◆ Work to be completed
Scan the listing below for lines with the word "semicircle". Report how many there are, as a number alone.

◆ Recorded information
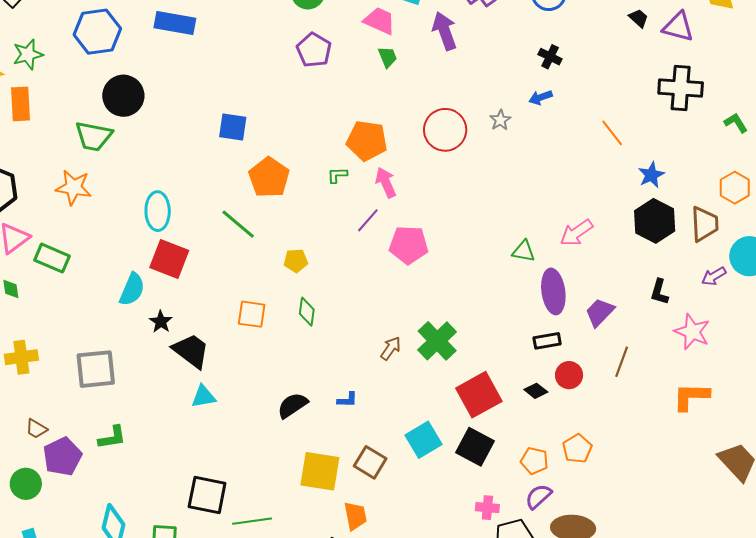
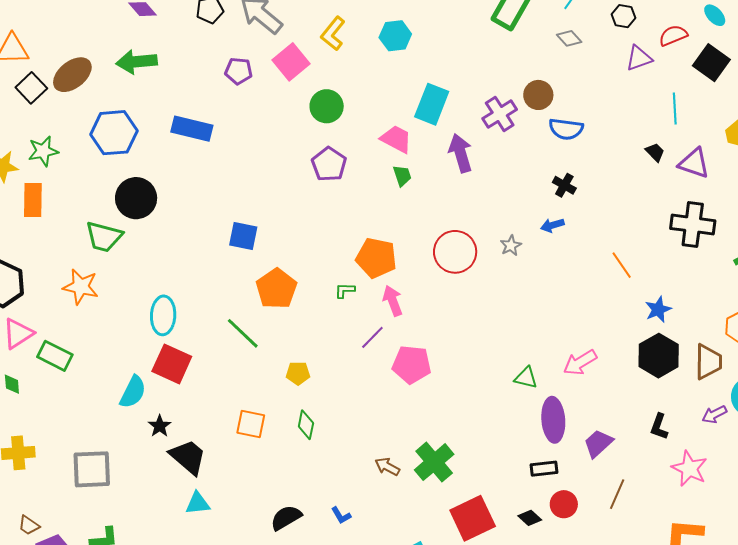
brown arrow: (391, 348) -> (387, 467), turned -100
blue L-shape: (347, 400) -> (341, 515), turned 55

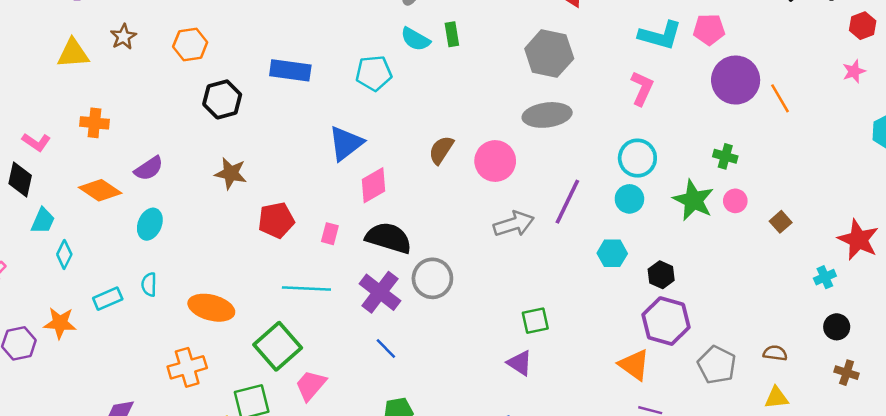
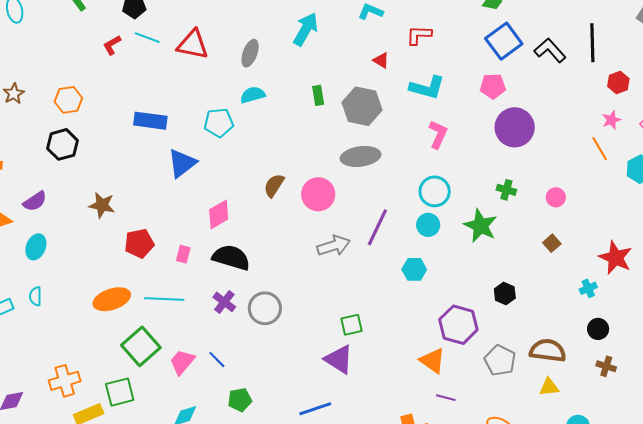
green rectangle: (452, 34) -> (318, 95), moved
cyan L-shape: (660, 35) -> (427, 88), moved
cyan semicircle: (415, 39) -> (253, 95), turned 135
orange line: (780, 98) -> (600, 149), moved
black hexagon: (222, 99) -> (63, 144), moved
blue triangle: (346, 143) -> (182, 163), moved
pink circle: (735, 201) -> (556, 197), moved
black hexagon: (661, 275) -> (505, 293), moved
gray circle: (432, 278) -> (265, 308), moved
purple cross: (380, 292) -> (224, 302), size x0.7
orange ellipse: (211, 308) -> (112, 299), moved, turned -33
blue line: (386, 349) -> (217, 359), moved
brown semicircle: (775, 353) -> (548, 351), size x1.8
purple triangle: (520, 363) -> (339, 359), size x1.4
orange cross: (187, 367) -> (65, 381), moved
pink trapezoid: (311, 385) -> (182, 362), moved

◆ Response to the task
2